[Difference listings]
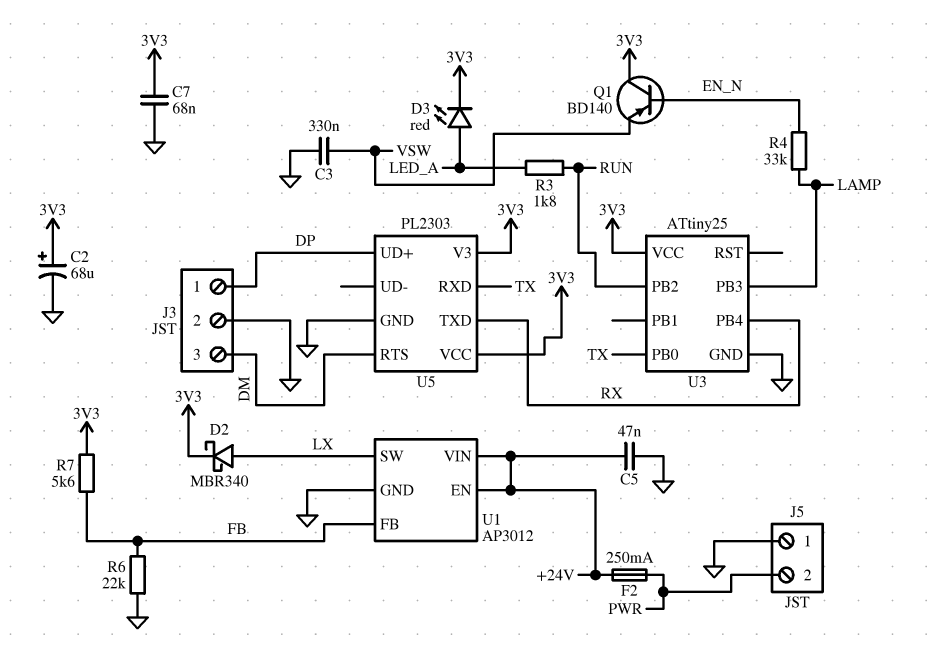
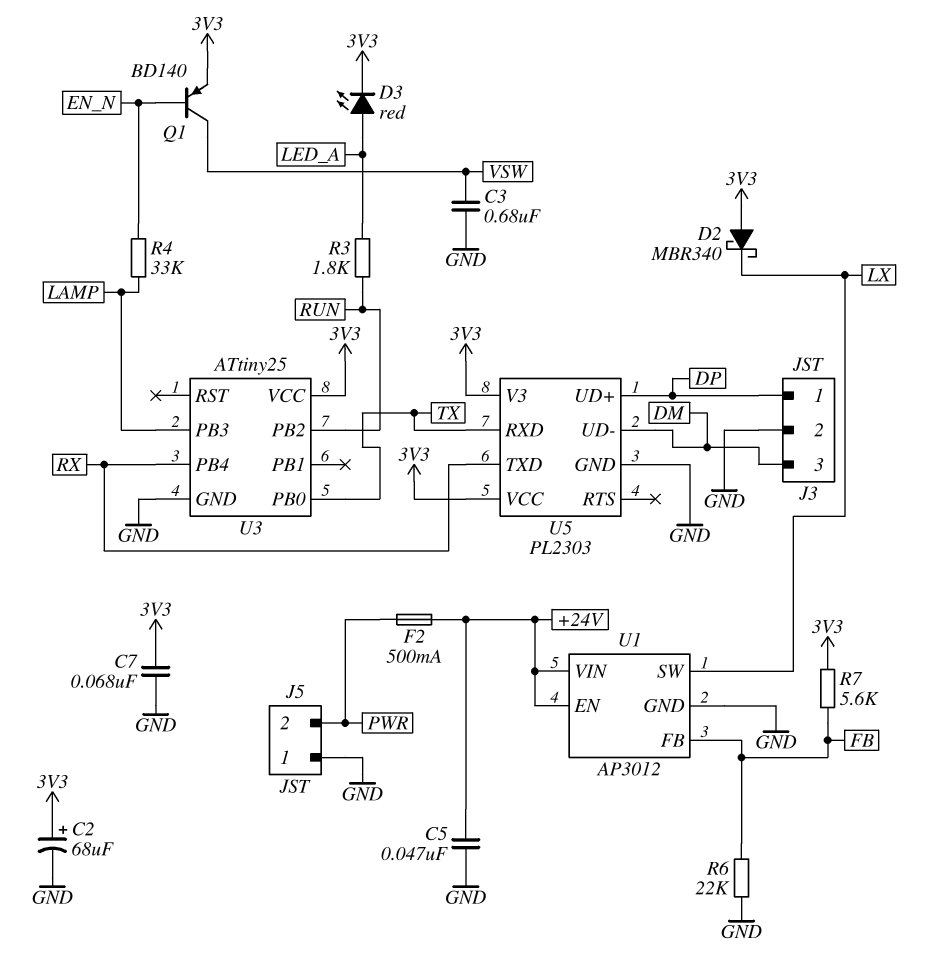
C3: 330nF (GND, VSW) -> 680nF (GND, VSW)
D2: schottky MBR340 (A LX, K 3V3) -> schottky MBR340 (A 3V3, K LX)
F2: 250mA (+24V, PWR) -> 500mA (+24V, PWR)
Q1: PNP BD140 (B EN_N, C 3V3, E VSW) -> PNP BD140 (B EN_N, C VSW, E 3V3)
U5 pin RTS: DM -> none
U5 pin UD-: none -> DM

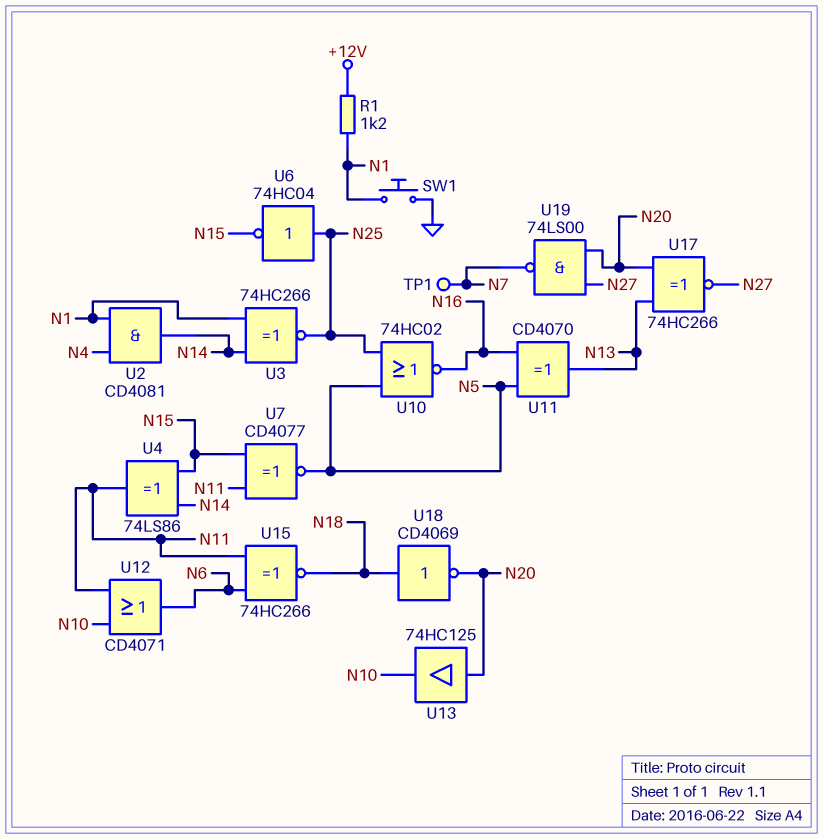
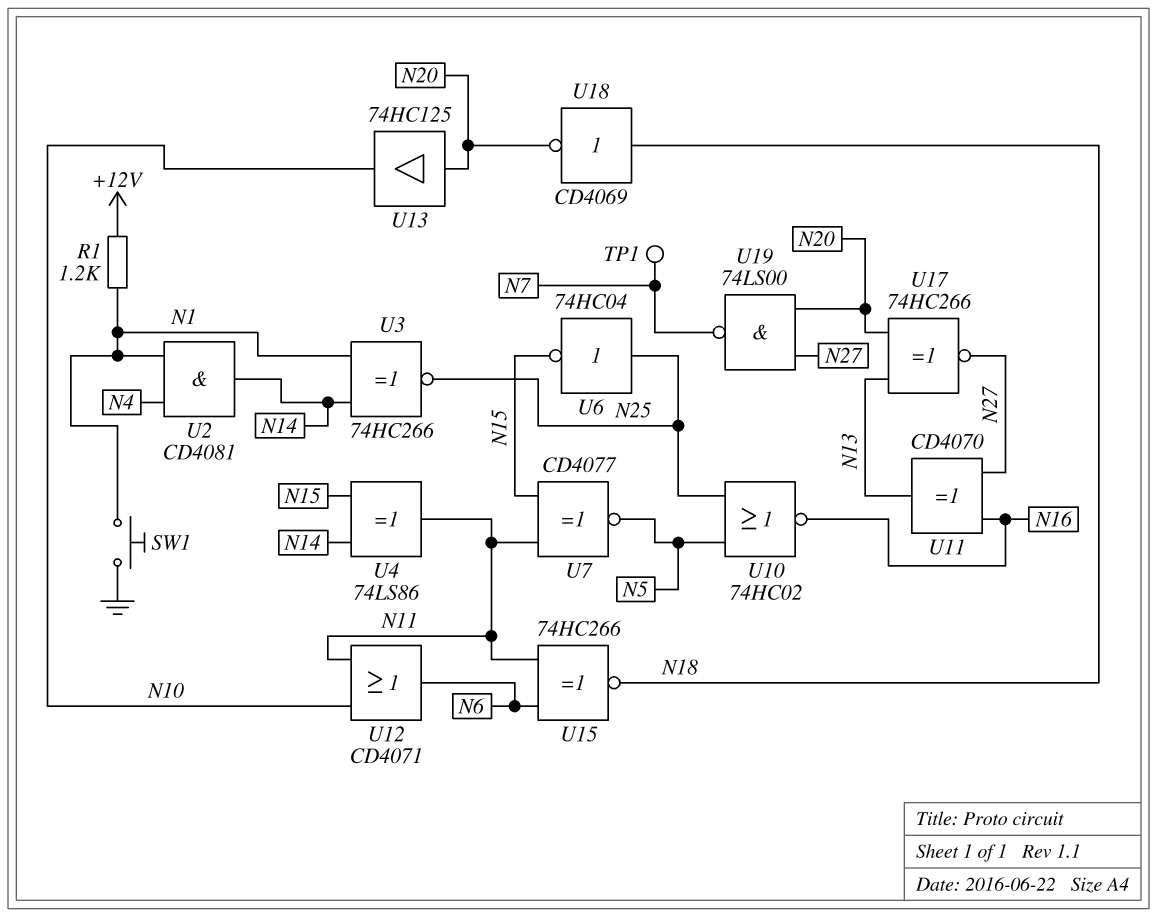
U11: XOR CD4070 (in N5, in N16, out N13) -> XOR CD4070 (in N16, in N27, out N13)

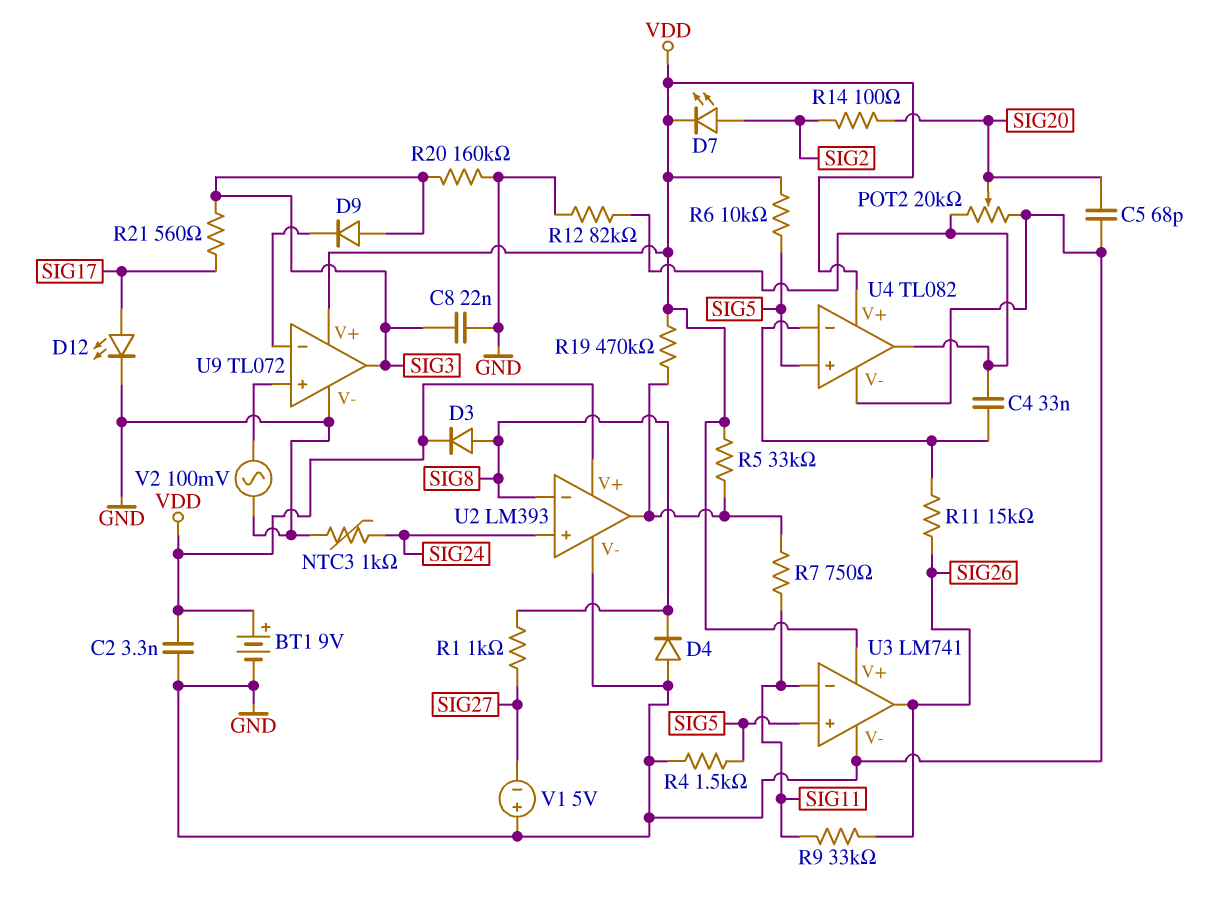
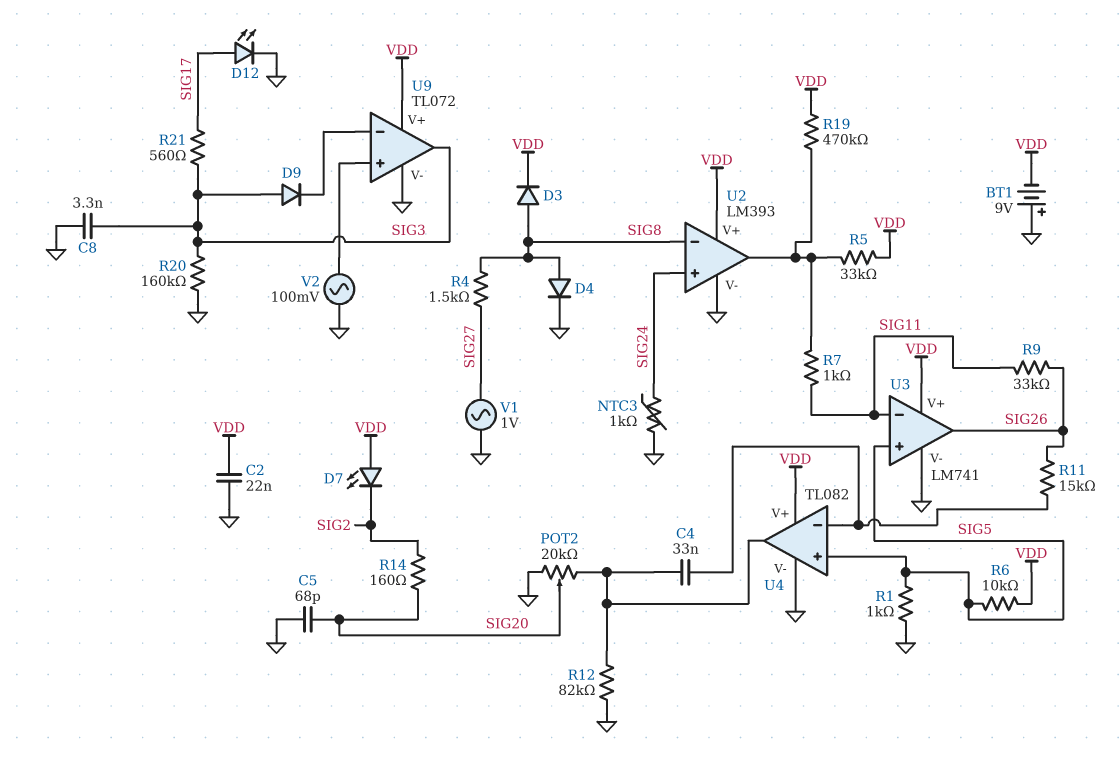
BT1: 9V (plus VDD, minus GND) -> 9V (plus GND, minus VDD)
C2: 3.3nF (GND, VDD) -> 22nF (GND, VDD)
C8: 22nF (GND, SIG3) -> 3.3nF (GND, SIG3)
D4: diode (A GND, K SIG8) -> diode (A SIG8, K GND)
D7: LED (A SIG2, K VDD) -> LED (A VDD, K SIG2)
R1: 1k (SIG8, SIG27) -> 1k (GND, SIG5)
R4: 1.5k (GND, SIG5) -> 1.5k (SIG8, SIG27)
R7: 750 (SIG11, U2/out) -> 1k (SIG11, U2/out)
R14: 100 (SIG2, SIG20) -> 160 (SIG2, SIG20)
V1: 5V (plus GND, minus SIG27) -> AC 1V (GND, SIG27)

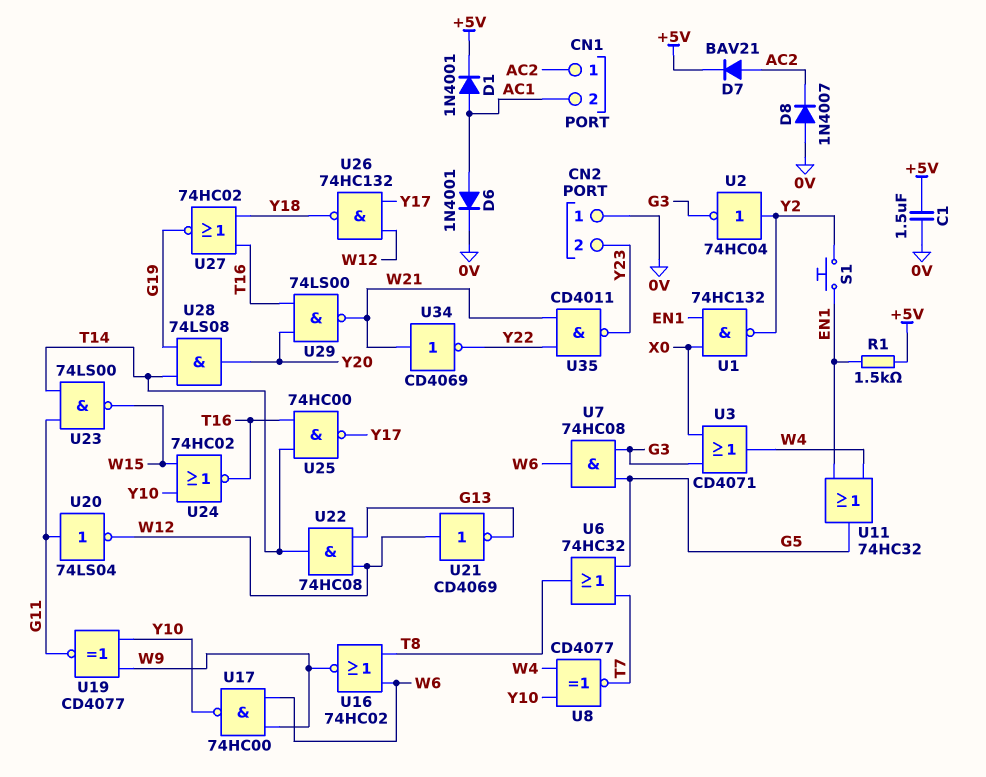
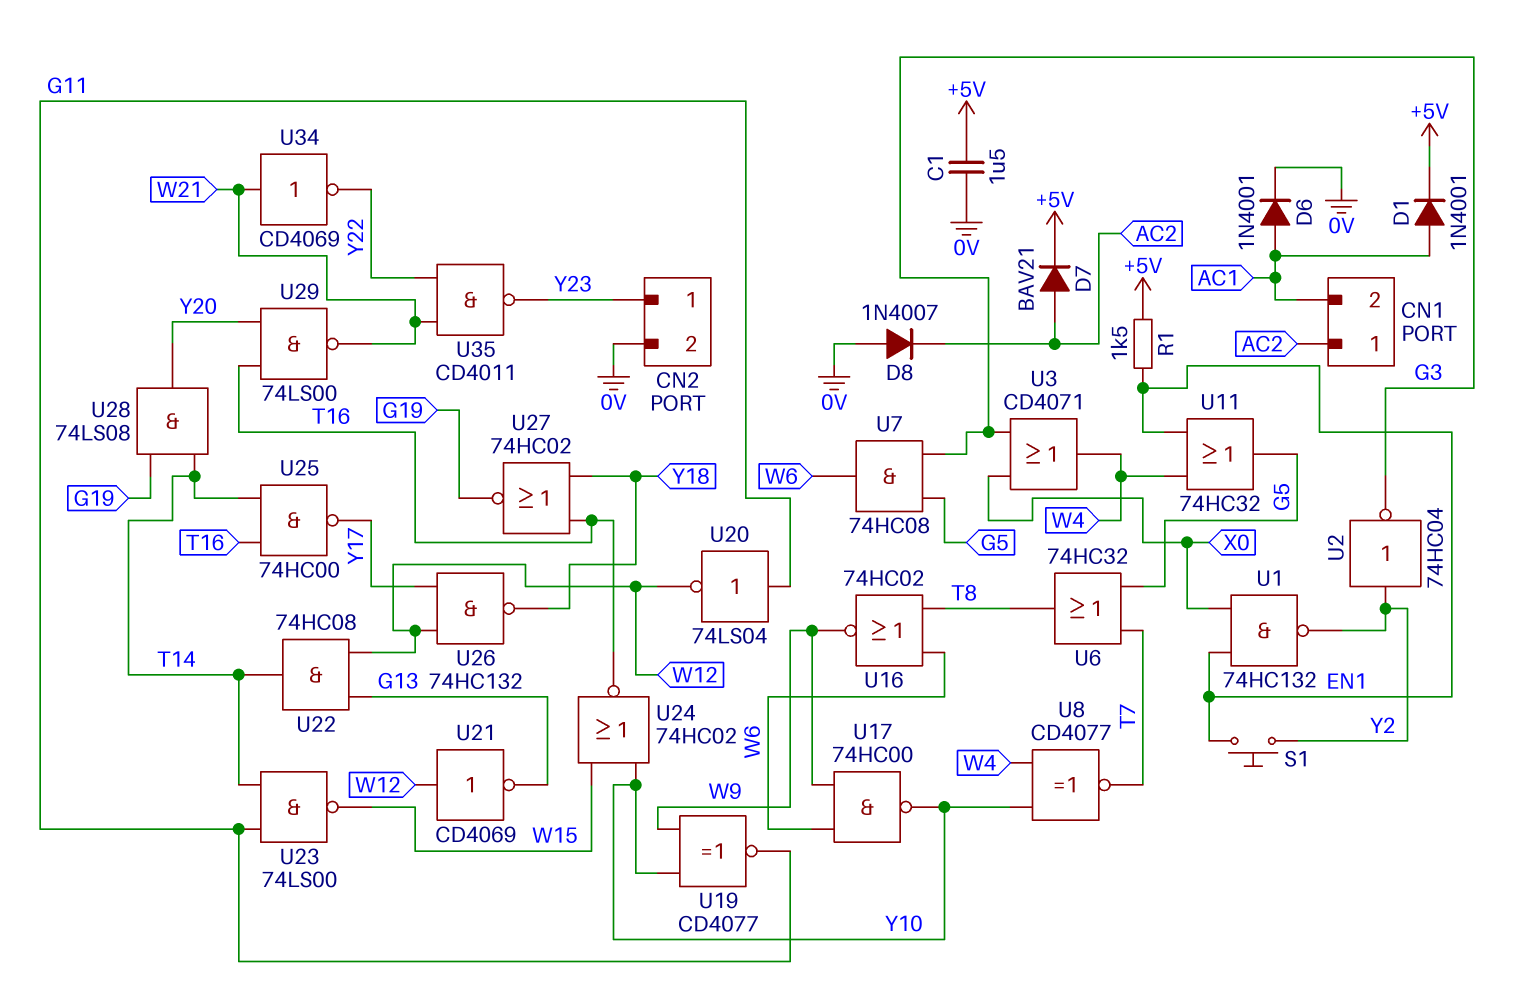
CN2 pin 1: 0V -> Y23
CN2 pin 2: Y23 -> 0V

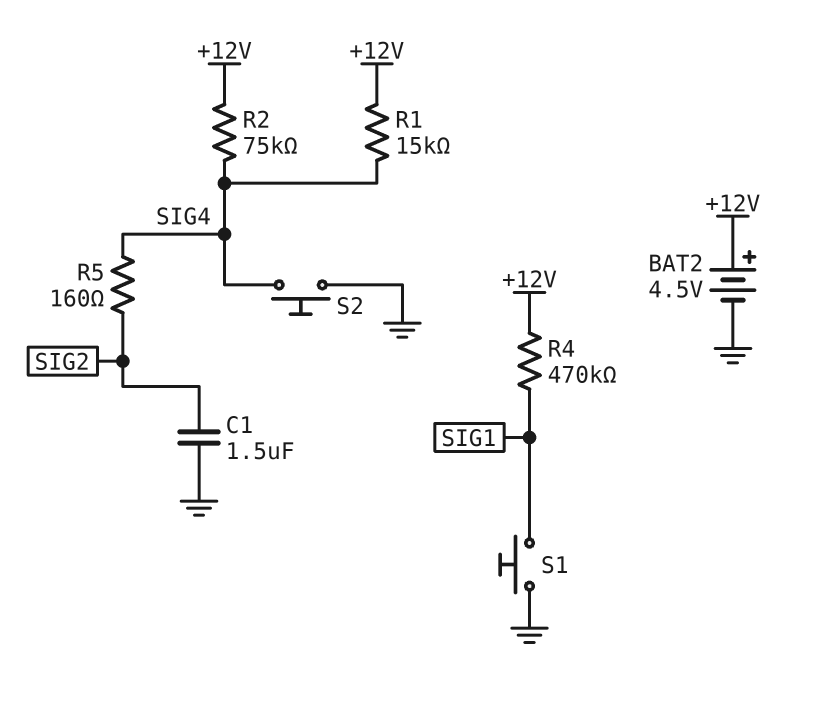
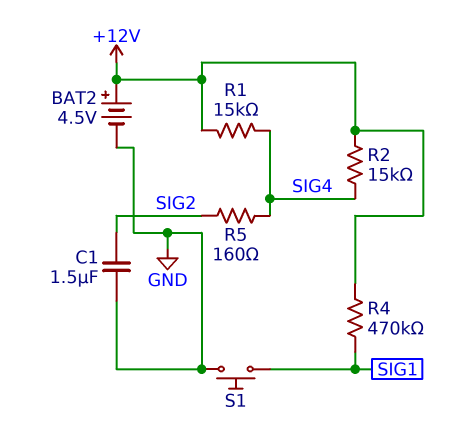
R2: 75k (+12V, SIG4) -> 15k (+12V, SIG4)
S2: button (GND, SIG4) -> none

WORK INSTRUCTIONS | Spot every line in the entries that includes the word "plus", and copy each one out.

SOLUTION |
BT1: 9V (plus VDD, minus GND) -> 9V (plus GND, minus VDD)
V1: 5V (plus GND, minus SIG27) -> AC 1V (GND, SIG27)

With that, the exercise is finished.